→ **What needs to be done**
Pull out every line of text from the records and reproduce each one character for character, leaving out the pictures.

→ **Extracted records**
··········

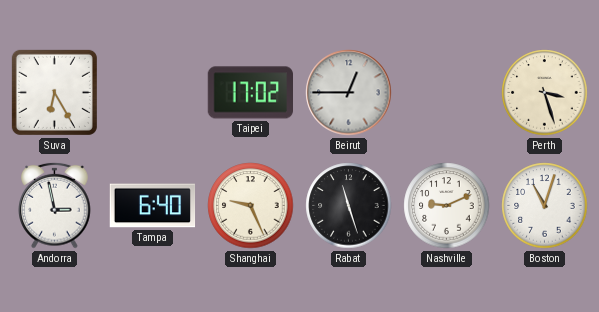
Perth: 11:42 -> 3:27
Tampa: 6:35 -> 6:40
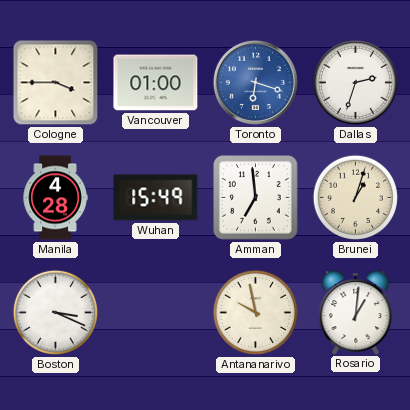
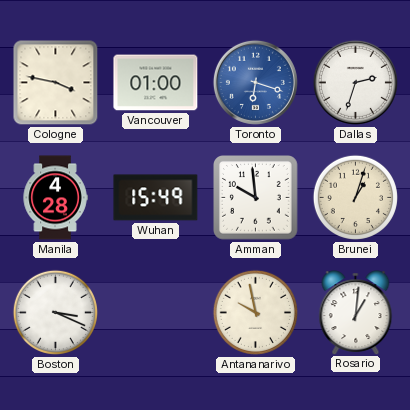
Cologne: 3:45 -> 3:47
Amman: 6:59 -> 9:59
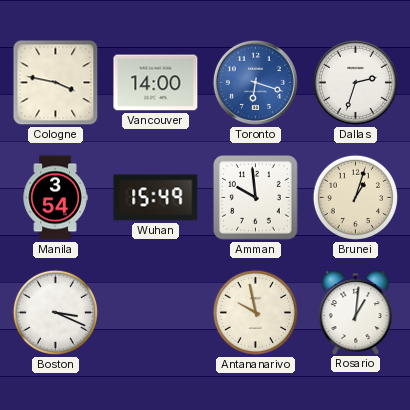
Vancouver: 01:00 -> 14:00
Manila: 4:28 -> 3:54
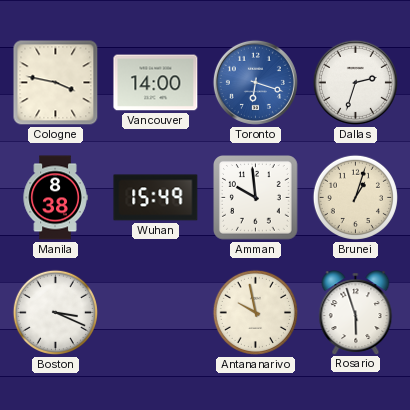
Manila: 3:54 -> 8:38
Rosario: 1:01 -> 5:57
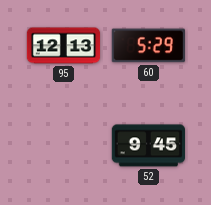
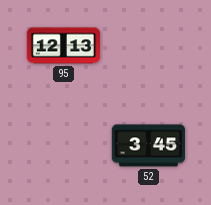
60: 5:29 -> none
52: 9:45 -> 3:45
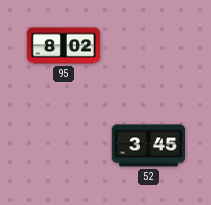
95: 12:13 -> 8:02
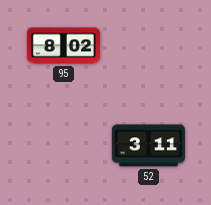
52: 3:45 -> 3:11
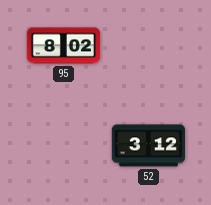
52: 3:11 -> 3:12
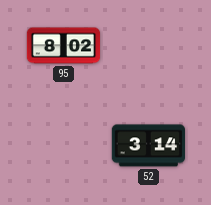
52: 3:12 -> 3:14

··········

→ **Task response**
Perth: 11:42 -> 3:27
Tampa: 6:35 -> 6:40
Cologne: 3:45 -> 3:47
Amman: 6:59 -> 9:59
Vancouver: 01:00 -> 14:00
Manila: 4:28 -> 3:54
Manila: 3:54 -> 8:38
Rosario: 1:01 -> 5:57
60: 5:29 -> none
52: 9:45 -> 3:45
95: 12:13 -> 8:02
52: 3:45 -> 3:11
52: 3:11 -> 3:12
52: 3:12 -> 3:14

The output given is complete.